--- Your task ---
Restate all data exactly. No images.

--- Collection entries ---
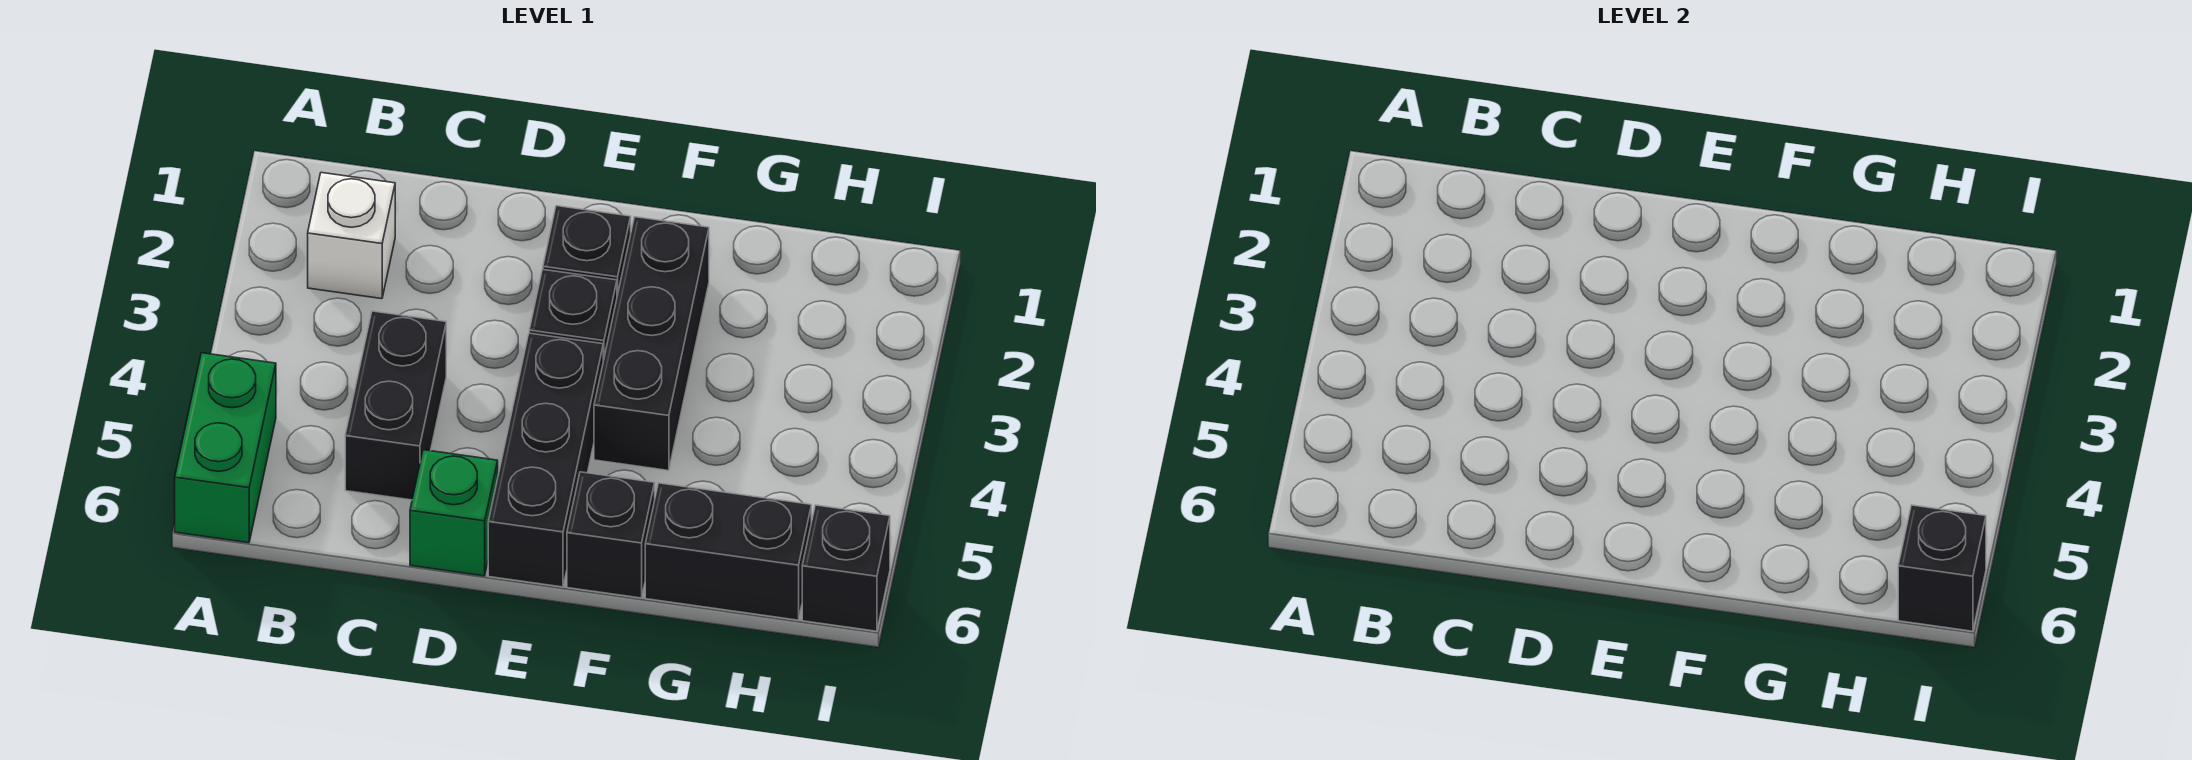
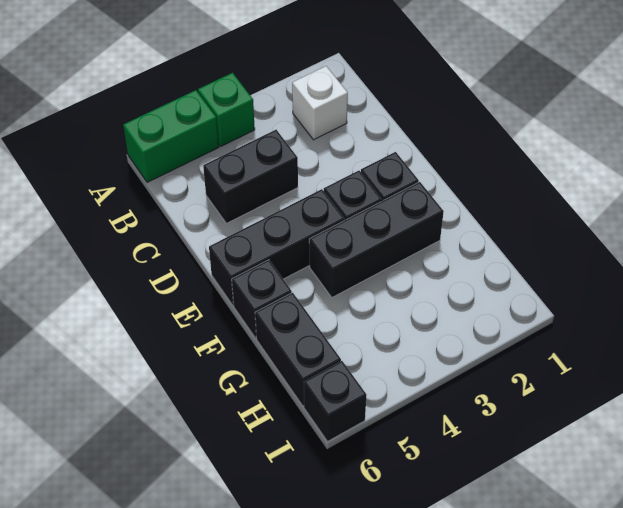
green brick D6 level 1 -> green brick A4 level 1
black brick I6 level 2 -> none

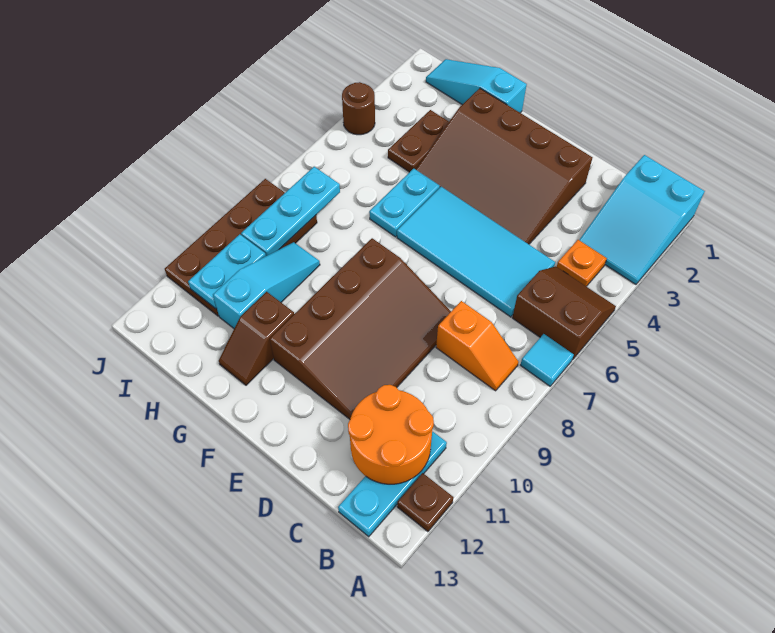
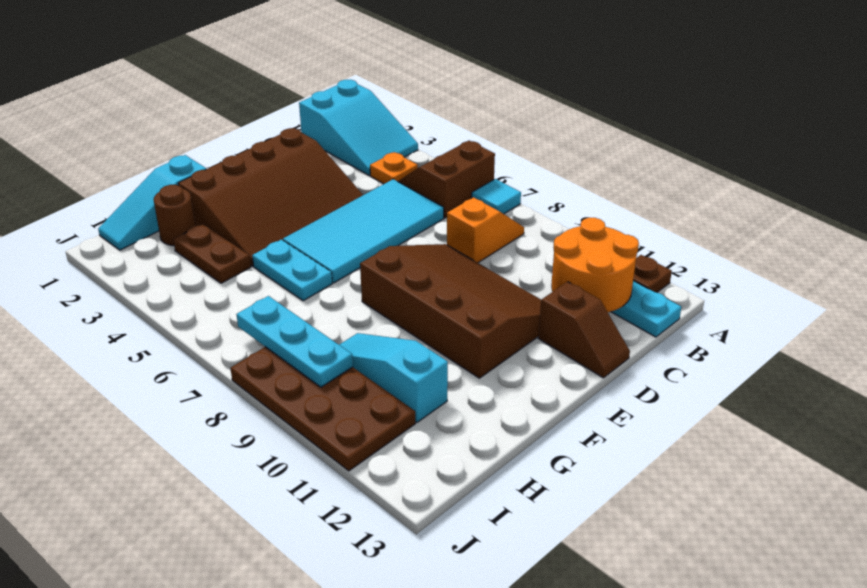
brown slope G11:G12 level 1 top 11 -> brown slope D12:D13 level 1 top 12
cyan plate I10:I11 level 2 -> none
brown round brick J4 level 1 -> brown round brick H2 level 1

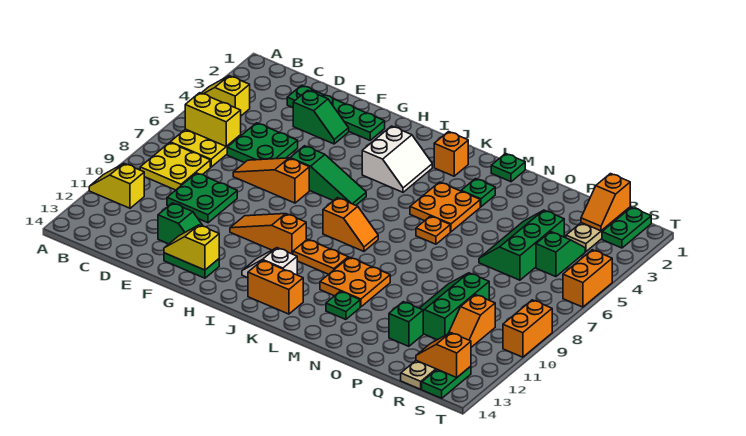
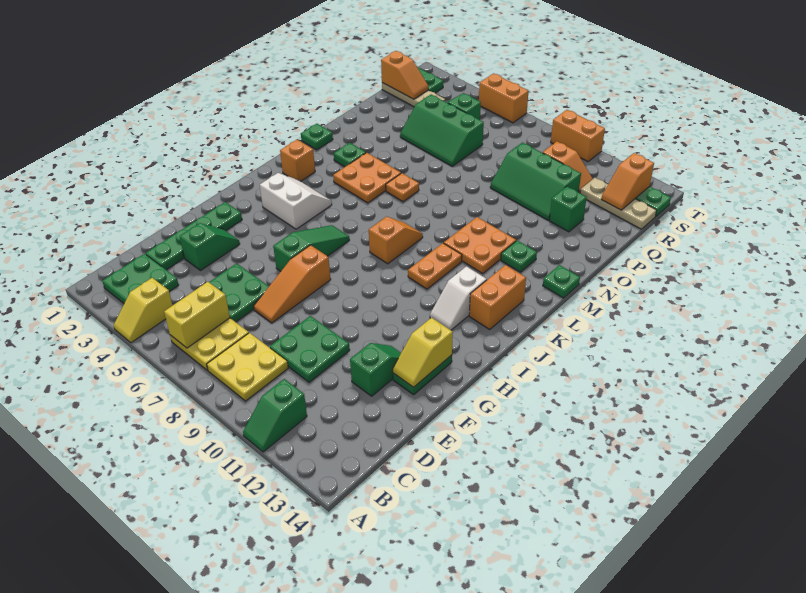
yellow slope A11:B11 level 1 top B -> green slope A11:B11 level 1 top B
none -> green plate B2:C3 level 1
orange slope G10:I10 level 1 top I -> none
none -> green plate M14 level 1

--- Output of the exercise ---
green brick D6 level 1 -> green brick A4 level 1
black brick I6 level 2 -> none

brown slope G11:G12 level 1 top 11 -> brown slope D12:D13 level 1 top 12
cyan plate I10:I11 level 2 -> none
brown round brick J4 level 1 -> brown round brick H2 level 1

yellow slope A11:B11 level 1 top B -> green slope A11:B11 level 1 top B
none -> green plate B2:C3 level 1
orange slope G10:I10 level 1 top I -> none
none -> green plate M14 level 1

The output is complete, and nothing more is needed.